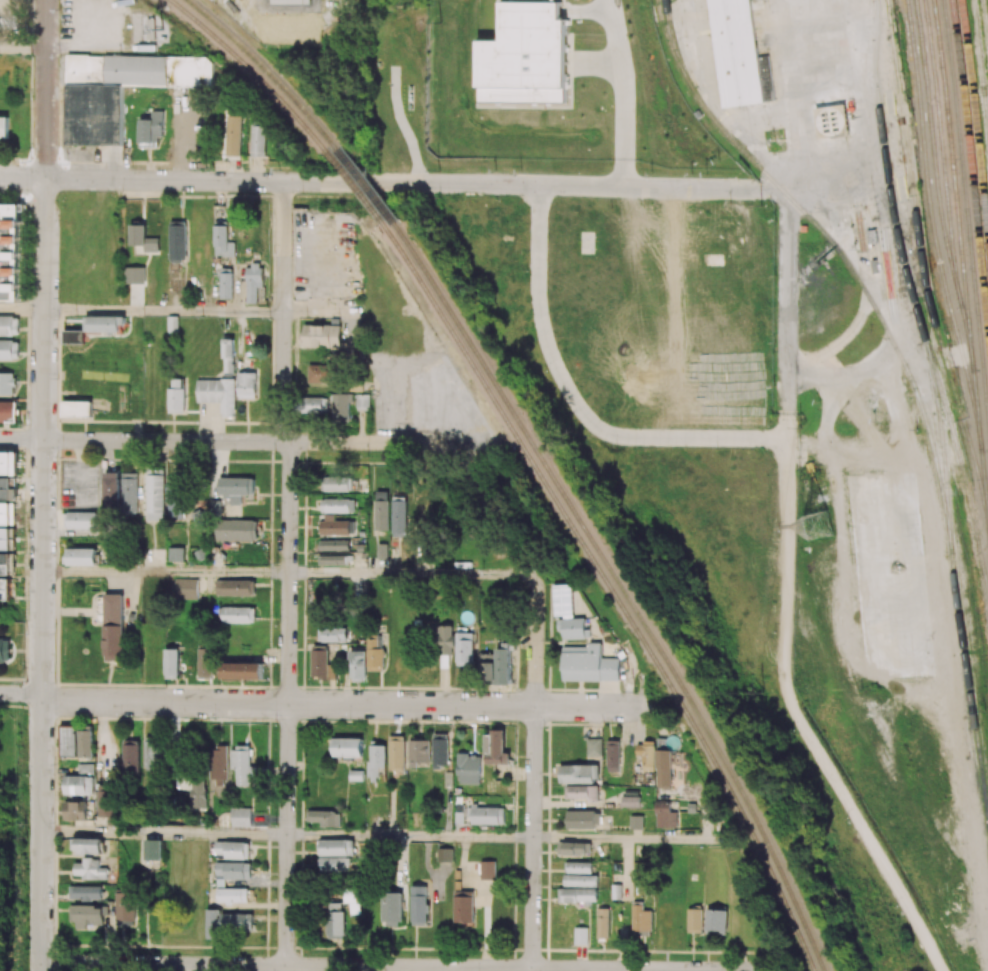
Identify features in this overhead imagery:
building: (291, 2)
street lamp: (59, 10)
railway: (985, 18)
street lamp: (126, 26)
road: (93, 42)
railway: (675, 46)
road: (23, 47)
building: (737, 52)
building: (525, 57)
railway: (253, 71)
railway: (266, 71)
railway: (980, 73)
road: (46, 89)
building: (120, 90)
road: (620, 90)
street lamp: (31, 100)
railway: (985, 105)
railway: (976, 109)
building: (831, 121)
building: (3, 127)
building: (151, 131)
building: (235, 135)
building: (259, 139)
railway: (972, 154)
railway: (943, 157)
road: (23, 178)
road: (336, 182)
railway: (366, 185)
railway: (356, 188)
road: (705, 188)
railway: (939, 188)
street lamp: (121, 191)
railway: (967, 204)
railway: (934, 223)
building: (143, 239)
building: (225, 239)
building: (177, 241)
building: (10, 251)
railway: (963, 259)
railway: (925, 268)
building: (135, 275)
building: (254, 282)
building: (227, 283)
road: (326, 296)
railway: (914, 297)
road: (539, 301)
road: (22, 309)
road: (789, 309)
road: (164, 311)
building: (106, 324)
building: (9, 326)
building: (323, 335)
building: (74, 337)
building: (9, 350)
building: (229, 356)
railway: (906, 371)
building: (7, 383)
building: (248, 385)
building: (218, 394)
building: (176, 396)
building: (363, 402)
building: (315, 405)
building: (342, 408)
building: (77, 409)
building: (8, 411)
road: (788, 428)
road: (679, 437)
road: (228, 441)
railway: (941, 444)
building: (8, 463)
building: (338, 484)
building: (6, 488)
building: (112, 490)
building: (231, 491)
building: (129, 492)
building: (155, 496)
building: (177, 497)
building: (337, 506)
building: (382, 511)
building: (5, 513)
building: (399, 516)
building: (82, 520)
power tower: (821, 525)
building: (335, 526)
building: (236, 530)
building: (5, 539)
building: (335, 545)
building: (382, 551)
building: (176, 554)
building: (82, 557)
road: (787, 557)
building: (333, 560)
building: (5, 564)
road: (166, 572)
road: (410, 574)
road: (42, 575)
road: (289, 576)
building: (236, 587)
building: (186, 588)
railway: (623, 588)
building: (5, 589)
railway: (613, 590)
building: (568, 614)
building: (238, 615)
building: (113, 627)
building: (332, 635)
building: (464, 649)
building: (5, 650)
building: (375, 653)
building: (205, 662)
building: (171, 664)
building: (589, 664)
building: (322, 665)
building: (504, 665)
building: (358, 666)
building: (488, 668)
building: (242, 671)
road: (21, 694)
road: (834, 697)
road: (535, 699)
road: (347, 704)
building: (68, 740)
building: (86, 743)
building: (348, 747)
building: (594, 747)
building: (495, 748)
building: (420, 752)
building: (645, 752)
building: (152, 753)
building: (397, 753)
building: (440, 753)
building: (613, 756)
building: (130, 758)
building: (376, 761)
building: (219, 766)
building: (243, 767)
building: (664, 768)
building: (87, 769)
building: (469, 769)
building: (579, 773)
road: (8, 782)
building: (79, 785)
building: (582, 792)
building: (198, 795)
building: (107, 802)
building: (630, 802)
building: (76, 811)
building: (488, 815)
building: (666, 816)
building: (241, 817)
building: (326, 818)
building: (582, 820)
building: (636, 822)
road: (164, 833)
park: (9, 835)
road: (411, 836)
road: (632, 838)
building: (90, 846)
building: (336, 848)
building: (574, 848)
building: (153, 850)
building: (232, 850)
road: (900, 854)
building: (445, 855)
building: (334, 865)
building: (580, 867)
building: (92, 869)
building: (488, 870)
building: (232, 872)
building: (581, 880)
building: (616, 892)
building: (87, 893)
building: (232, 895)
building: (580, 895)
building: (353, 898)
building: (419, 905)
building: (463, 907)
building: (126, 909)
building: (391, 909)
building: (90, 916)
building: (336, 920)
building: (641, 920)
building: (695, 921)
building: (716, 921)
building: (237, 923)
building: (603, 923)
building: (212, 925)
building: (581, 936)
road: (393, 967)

■ ■ ■

**Work to be completed:** Where a line of the entries contains the word "street", copy that line.

**Answer for the task:**
street lamp: (59, 10)
street lamp: (126, 26)
street lamp: (31, 100)
street lamp: (121, 191)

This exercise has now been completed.